[Records from a dataset]
===

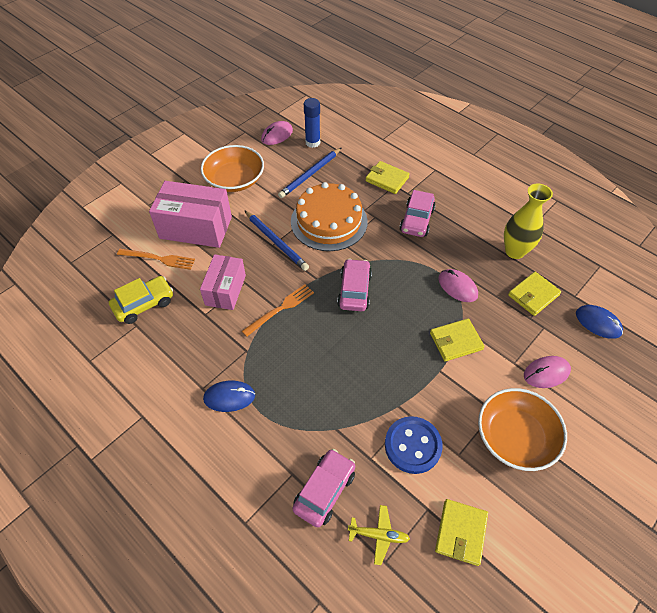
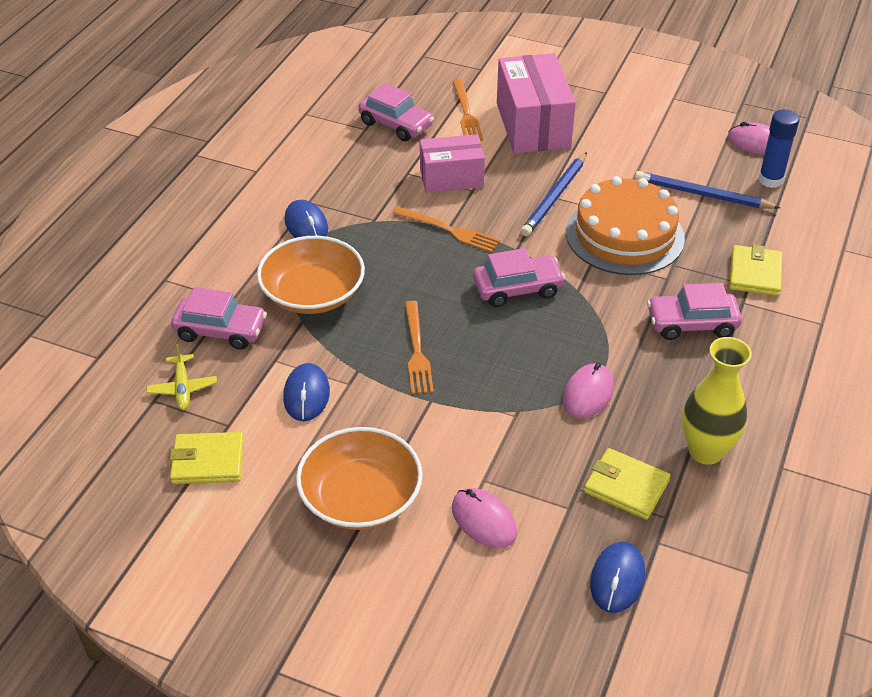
camera: 70 degrees right, 10 degrees down
(144, 304) = (396, 124): yellow car -> pink car
(235, 180) = (638, 131): orange bowl -> orange bowl (313, 293)
(391, 364) = (417, 350): none -> orange fork
(412, 445) = (306, 395): blue button -> blue mouse
(456, 341) = (488, 408): yellow wallet -> none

===

### Goal of the exercise
All lines from the line containing "(144, 304) = (396, 124): yellow" through the last line of the data are to be repeated exactly; no other line belongs in the answer.

### Reply
(144, 304) = (396, 124): yellow car -> pink car
(235, 180) = (638, 131): orange bowl -> orange bowl (313, 293)
(391, 364) = (417, 350): none -> orange fork
(412, 445) = (306, 395): blue button -> blue mouse
(456, 341) = (488, 408): yellow wallet -> none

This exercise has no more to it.